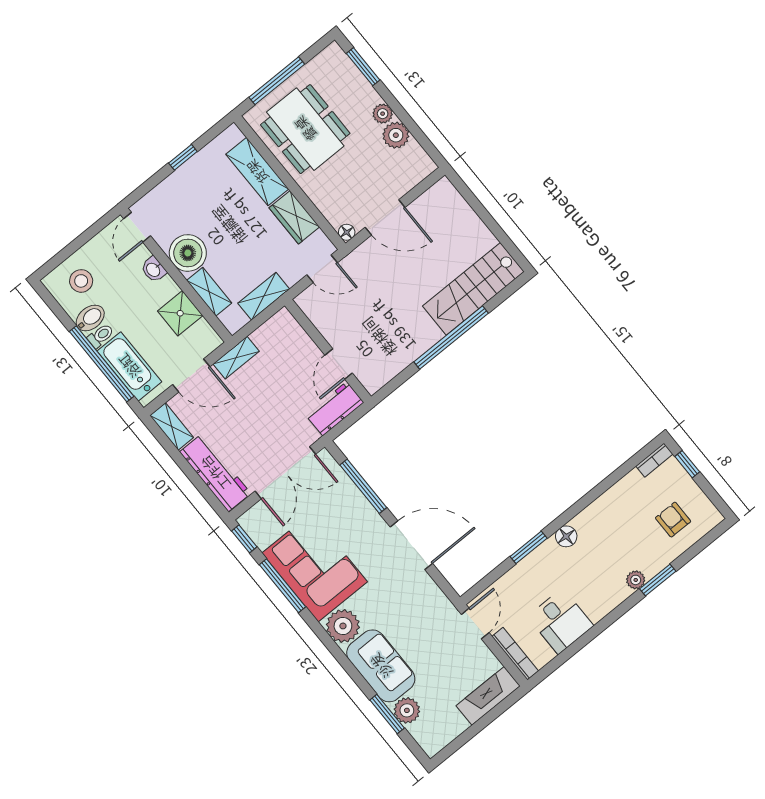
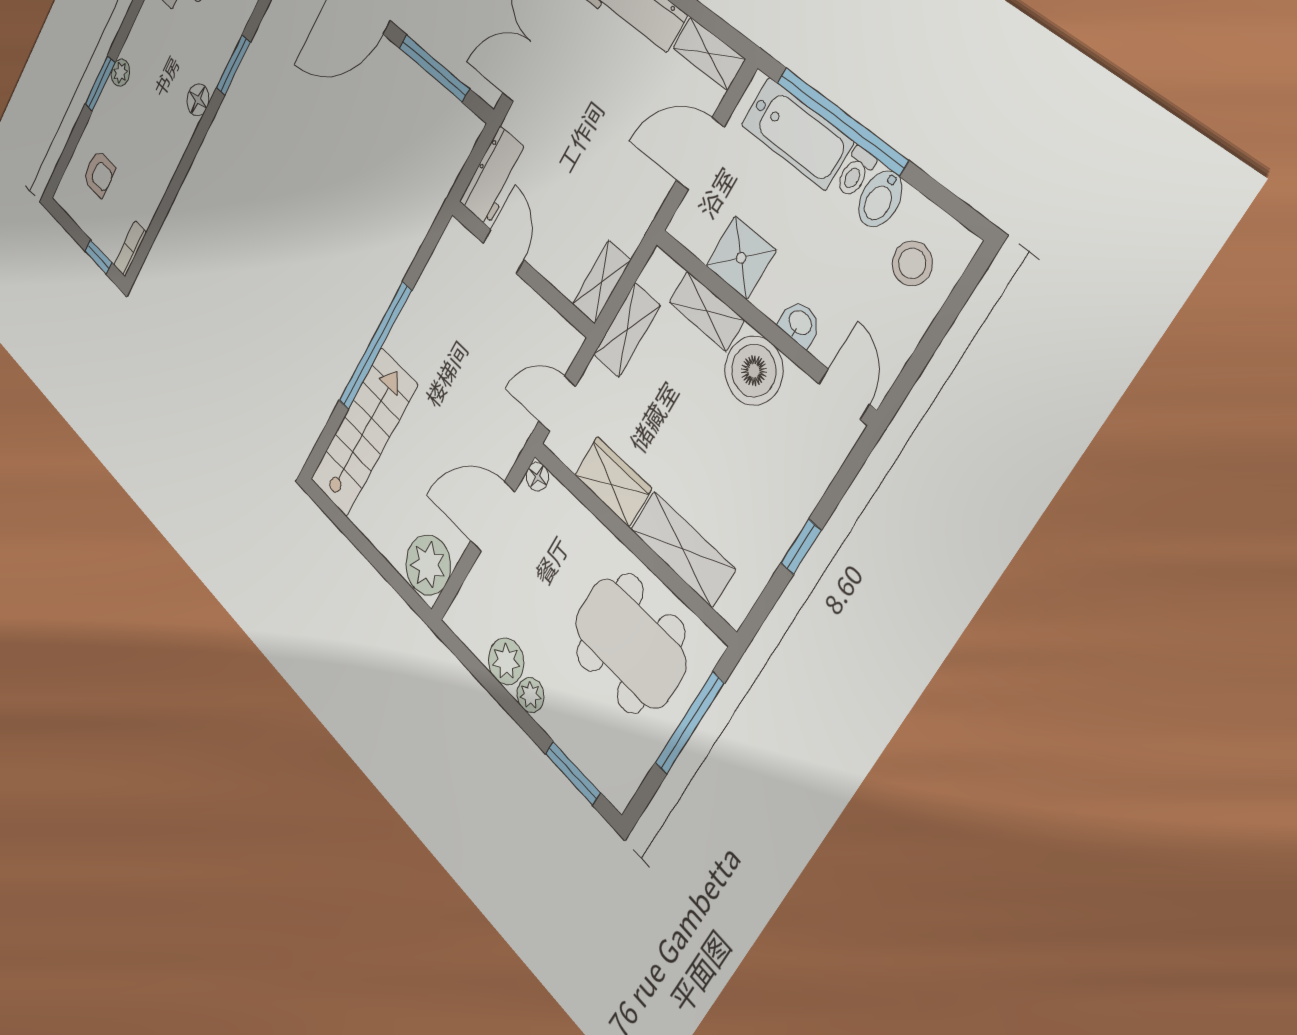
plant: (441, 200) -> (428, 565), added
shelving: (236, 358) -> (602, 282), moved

--

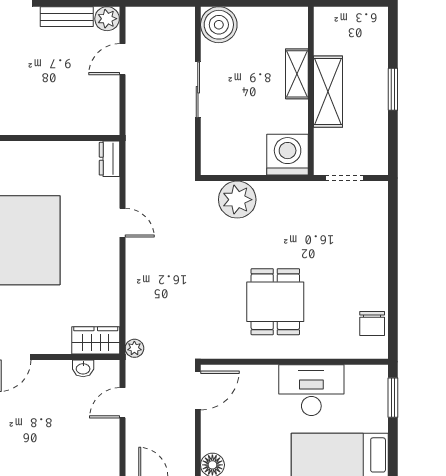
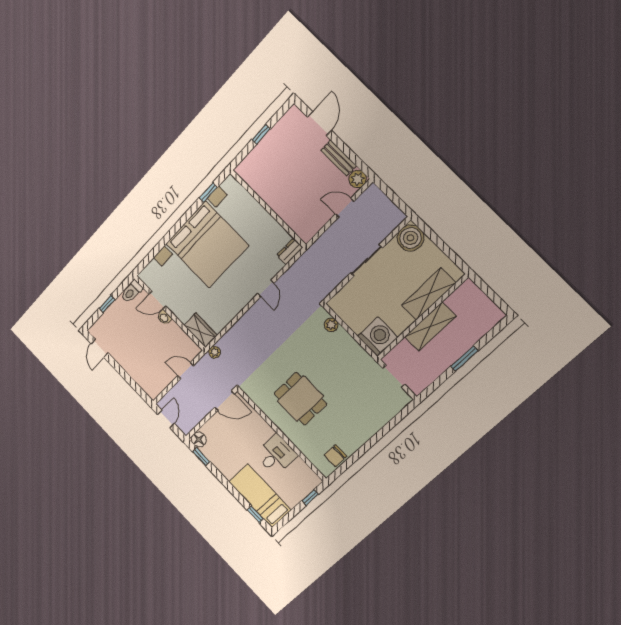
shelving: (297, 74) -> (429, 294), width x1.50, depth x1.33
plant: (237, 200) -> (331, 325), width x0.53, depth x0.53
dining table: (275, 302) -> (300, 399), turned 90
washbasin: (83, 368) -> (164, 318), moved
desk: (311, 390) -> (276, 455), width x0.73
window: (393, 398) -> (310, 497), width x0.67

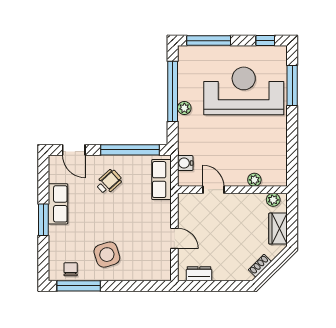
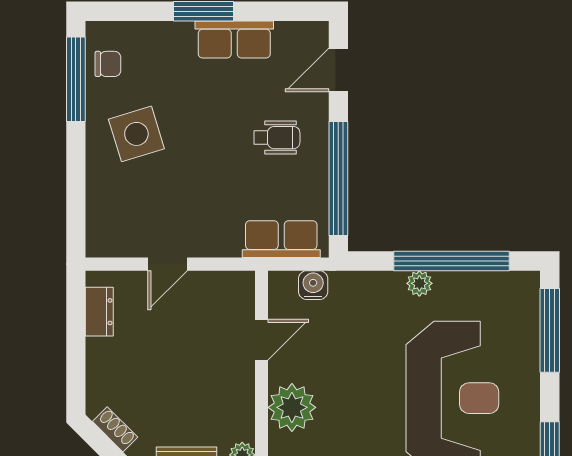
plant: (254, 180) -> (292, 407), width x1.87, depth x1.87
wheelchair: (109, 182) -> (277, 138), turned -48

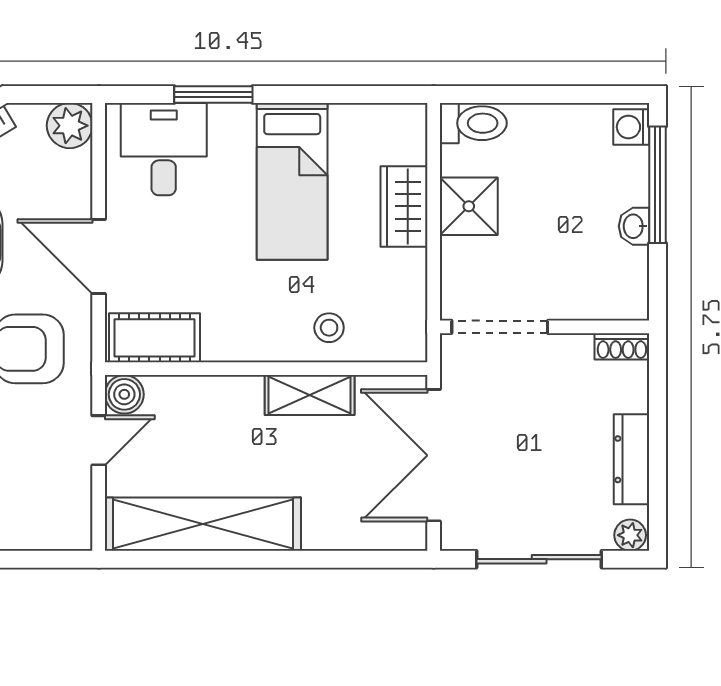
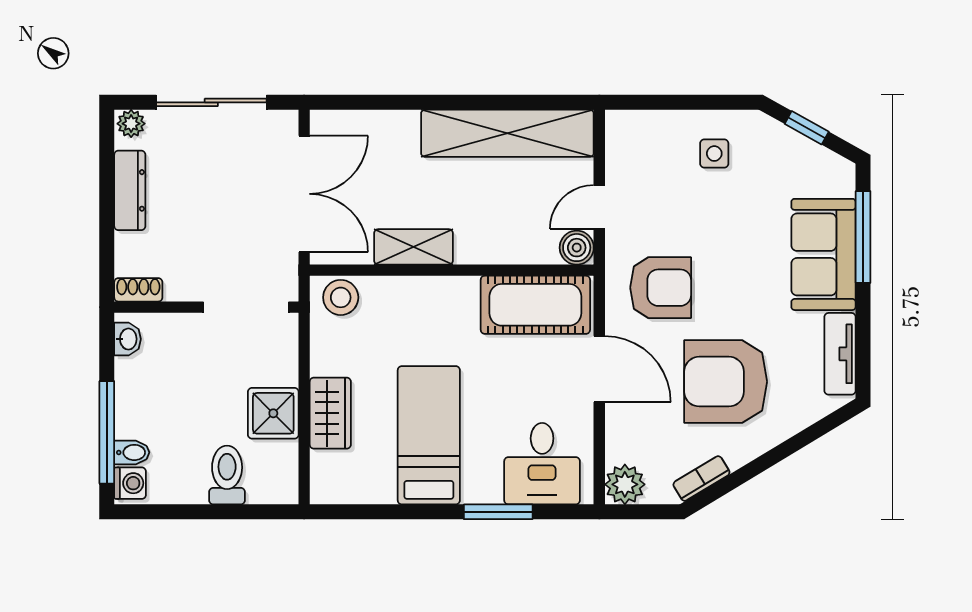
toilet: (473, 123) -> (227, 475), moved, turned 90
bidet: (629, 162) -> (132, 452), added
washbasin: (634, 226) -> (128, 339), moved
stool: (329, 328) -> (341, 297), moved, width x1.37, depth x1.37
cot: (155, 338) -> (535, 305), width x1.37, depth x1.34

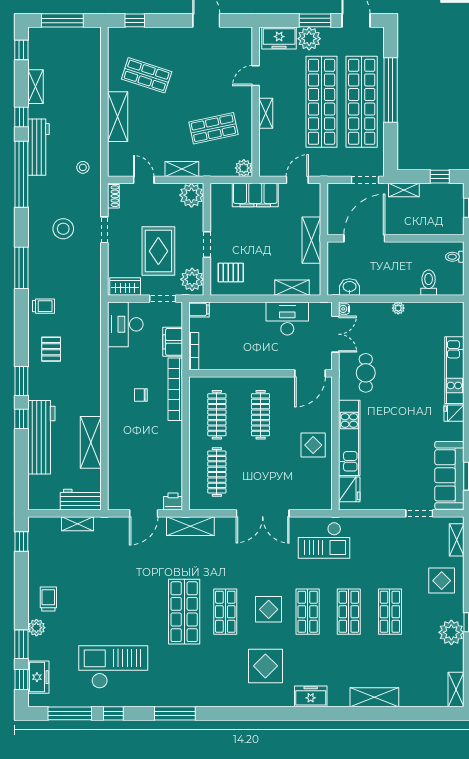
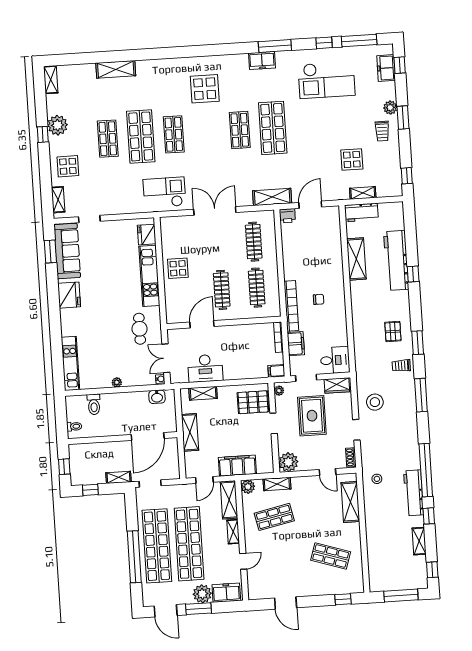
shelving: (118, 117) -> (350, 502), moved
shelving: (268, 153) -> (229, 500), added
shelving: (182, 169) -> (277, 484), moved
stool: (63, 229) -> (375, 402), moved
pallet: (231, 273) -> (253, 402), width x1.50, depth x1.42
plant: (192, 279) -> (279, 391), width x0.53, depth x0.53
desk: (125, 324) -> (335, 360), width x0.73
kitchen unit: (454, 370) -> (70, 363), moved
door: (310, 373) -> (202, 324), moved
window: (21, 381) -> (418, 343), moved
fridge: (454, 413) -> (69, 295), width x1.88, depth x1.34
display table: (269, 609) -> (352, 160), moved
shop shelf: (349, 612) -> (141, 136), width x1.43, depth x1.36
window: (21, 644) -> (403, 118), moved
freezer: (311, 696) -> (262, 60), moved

--

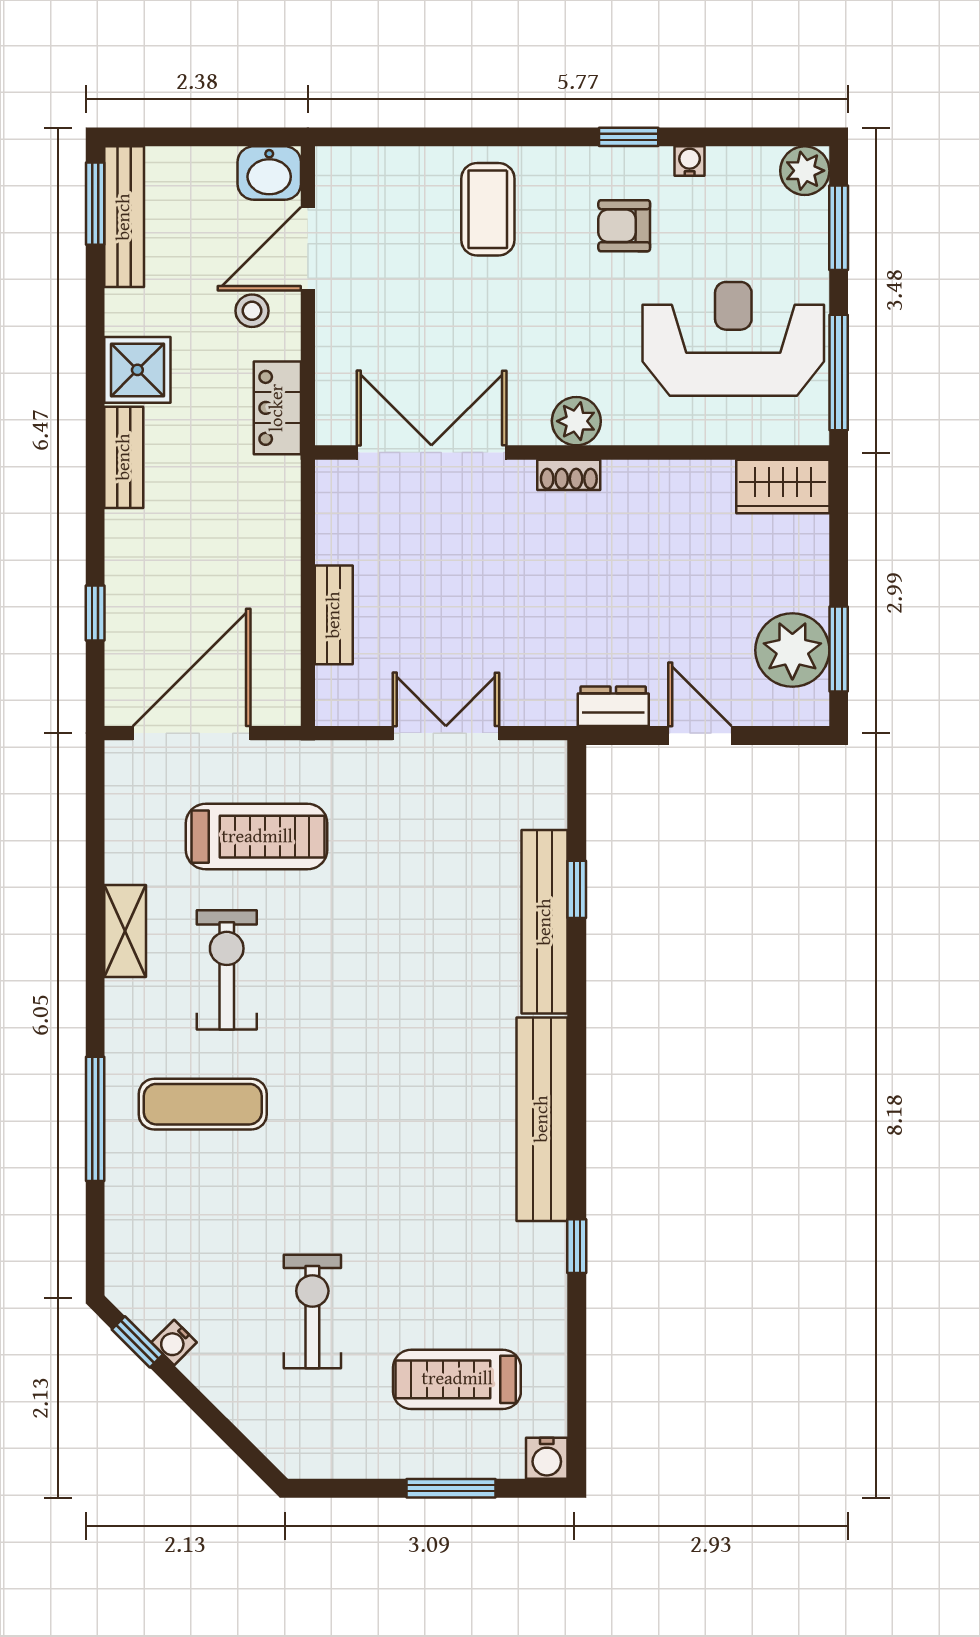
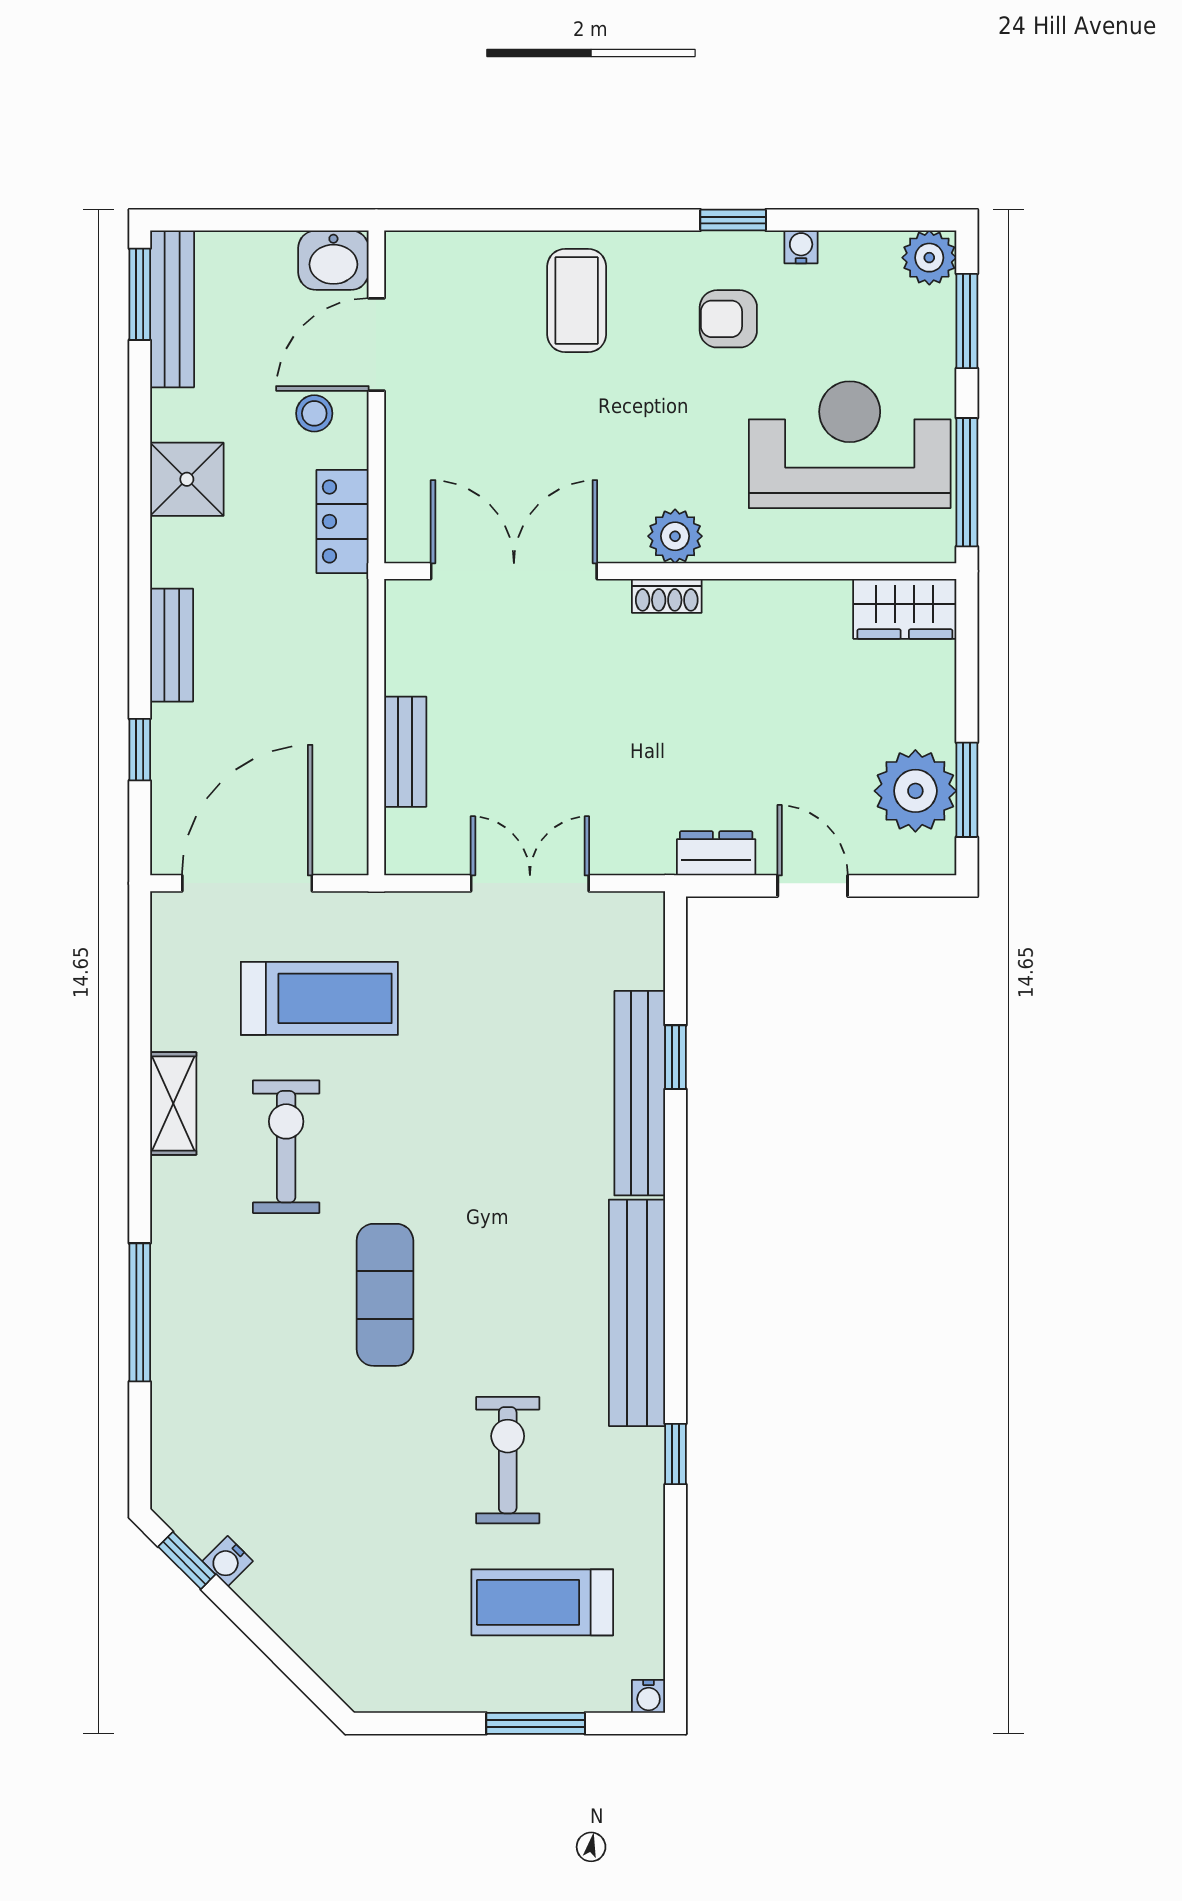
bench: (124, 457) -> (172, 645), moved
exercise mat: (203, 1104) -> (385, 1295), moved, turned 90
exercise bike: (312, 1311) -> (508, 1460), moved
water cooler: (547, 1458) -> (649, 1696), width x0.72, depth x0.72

--

ACTIVITY | Return all lines of the material above in which "desk" occurs.

THE COMPLETED TASK |
desk: (311, 390) -> (276, 455), width x0.73
desk: (125, 324) -> (335, 360), width x0.73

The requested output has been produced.